Take the line that contains "(470, 242) = (511, 415): green" and each line after it in the material below, and transcribe them exactly, stopping at the end.

START Given material

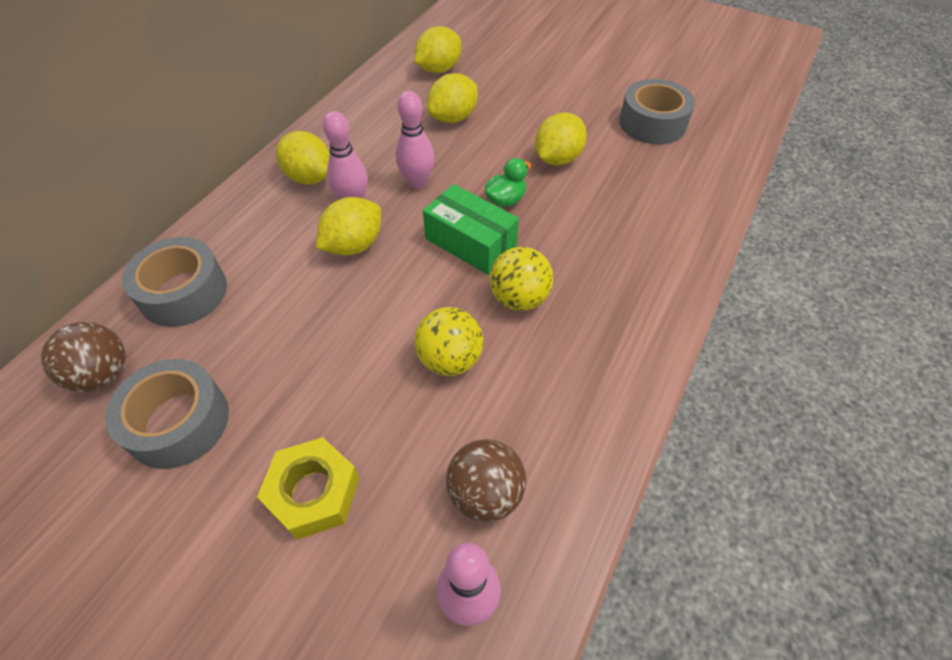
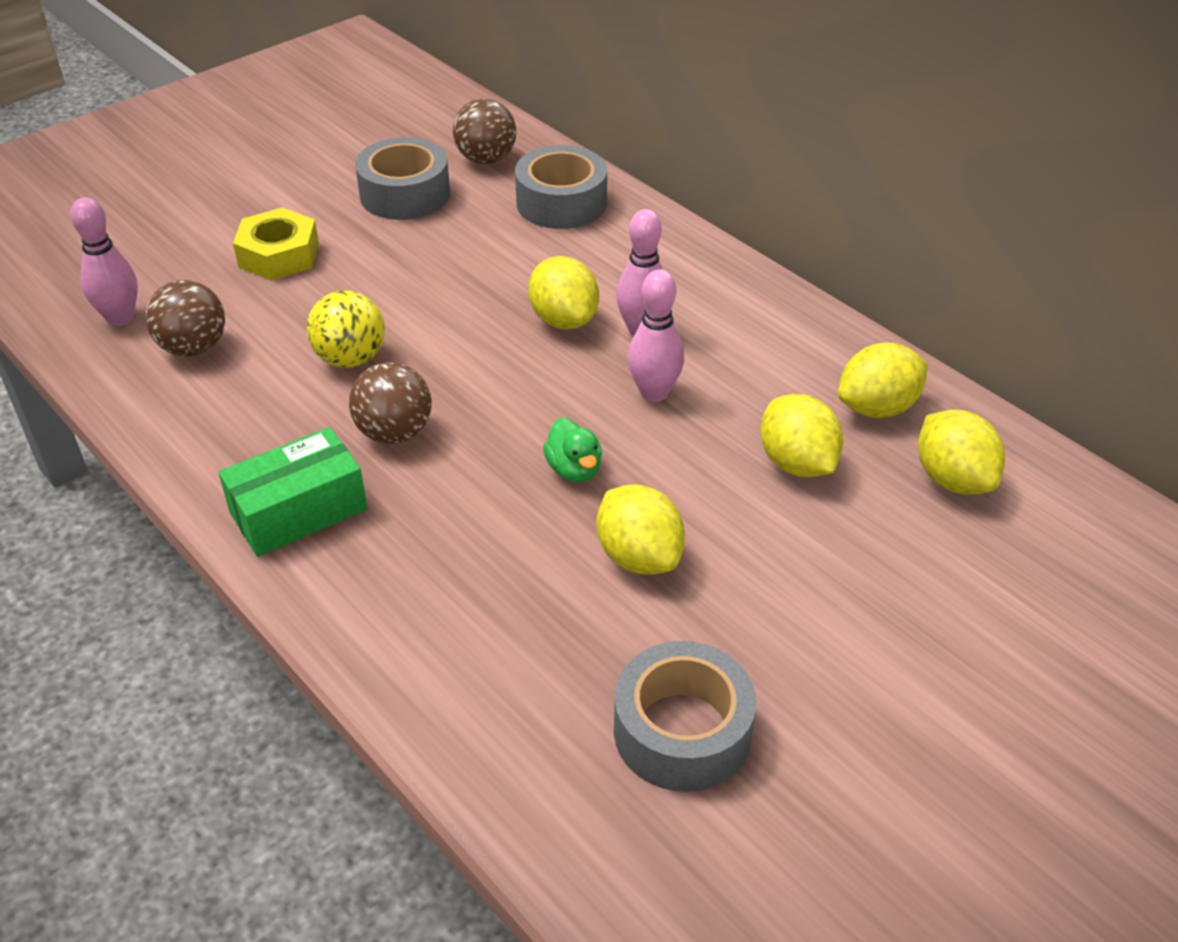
camera: 110 degrees right, 10 degrees down
(309, 177) = (711, 302): yellow lemon -> yellow lemon (877, 408)
(470, 242) = (511, 415): green box -> green box (298, 511)
(519, 298) = (394, 432): yellow ball -> brown ball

END Given material

(Problem solution)
(470, 242) = (511, 415): green box -> green box (298, 511)
(519, 298) = (394, 432): yellow ball -> brown ball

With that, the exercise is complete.